## [Work request]
Below are the entries; tally the lines holding the string "camera" and give only that figure.

## [Data to process]
########
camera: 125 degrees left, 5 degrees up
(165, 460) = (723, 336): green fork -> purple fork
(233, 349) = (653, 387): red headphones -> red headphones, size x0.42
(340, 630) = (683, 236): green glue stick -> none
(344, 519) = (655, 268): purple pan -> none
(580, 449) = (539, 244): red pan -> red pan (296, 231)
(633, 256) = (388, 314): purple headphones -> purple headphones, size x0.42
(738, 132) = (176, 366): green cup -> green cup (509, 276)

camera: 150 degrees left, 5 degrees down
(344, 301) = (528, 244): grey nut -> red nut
########
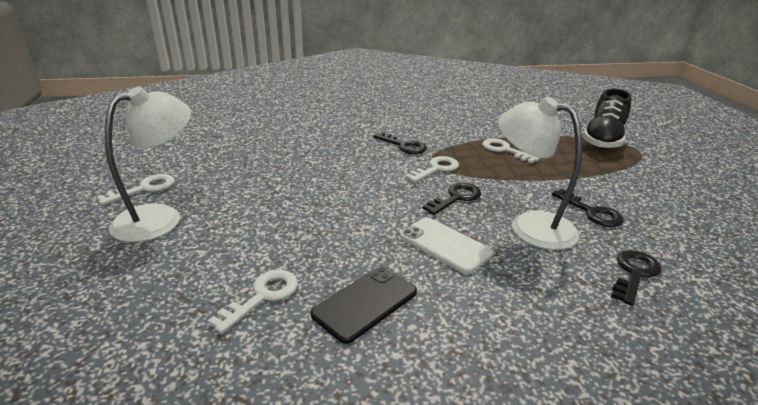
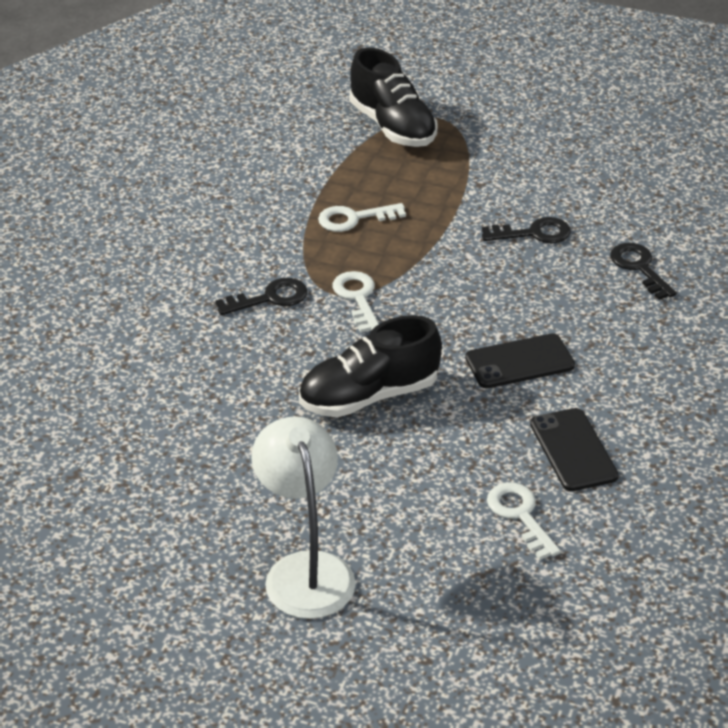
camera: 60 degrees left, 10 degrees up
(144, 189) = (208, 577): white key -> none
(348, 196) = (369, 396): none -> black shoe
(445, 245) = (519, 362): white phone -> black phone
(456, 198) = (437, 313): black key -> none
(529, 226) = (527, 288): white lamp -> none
########
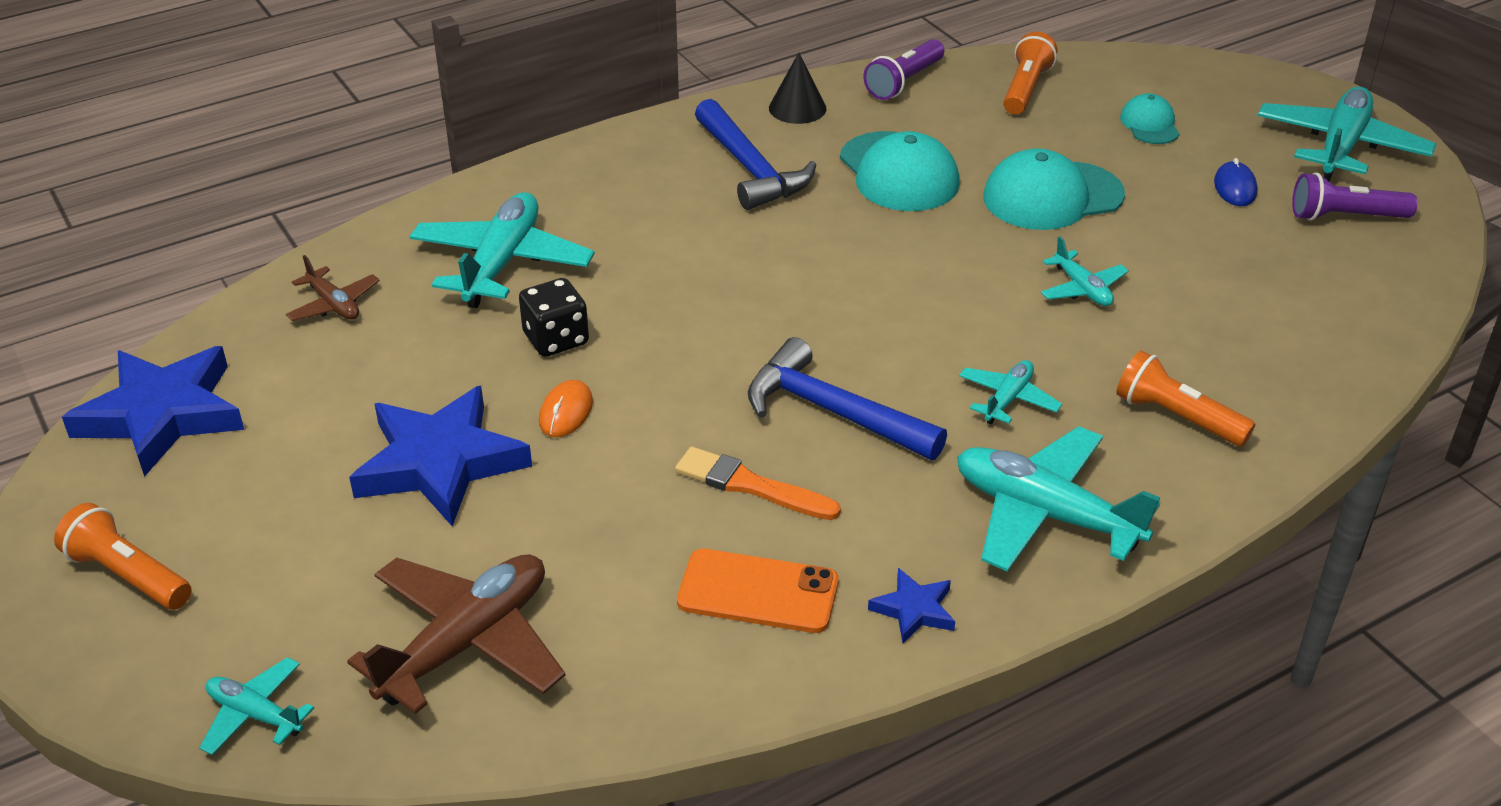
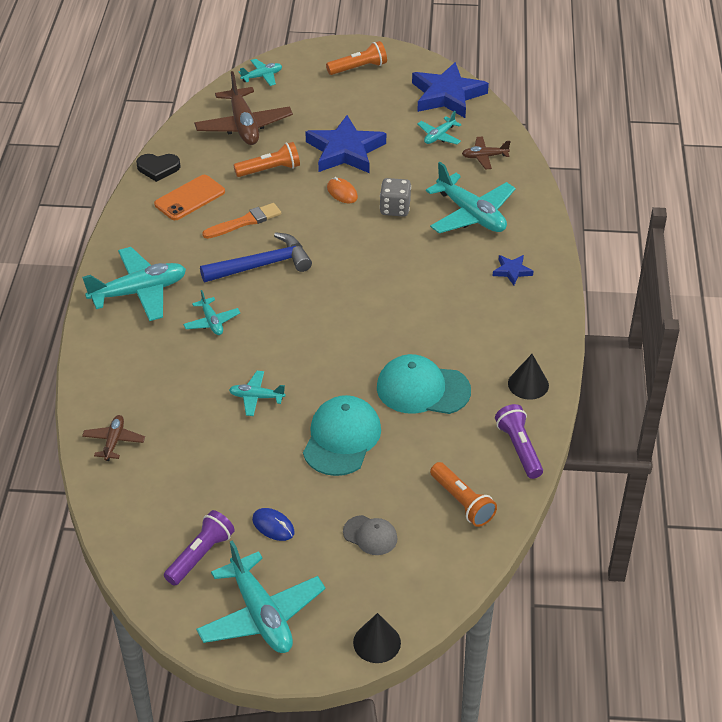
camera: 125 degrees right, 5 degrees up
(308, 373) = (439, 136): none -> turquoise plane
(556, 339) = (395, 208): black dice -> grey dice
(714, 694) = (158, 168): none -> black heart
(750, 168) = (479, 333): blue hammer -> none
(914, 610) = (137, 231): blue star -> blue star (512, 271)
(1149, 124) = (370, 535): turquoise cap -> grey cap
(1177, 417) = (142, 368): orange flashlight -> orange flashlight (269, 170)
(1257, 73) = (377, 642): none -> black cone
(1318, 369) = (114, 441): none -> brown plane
########
## [Response box]
4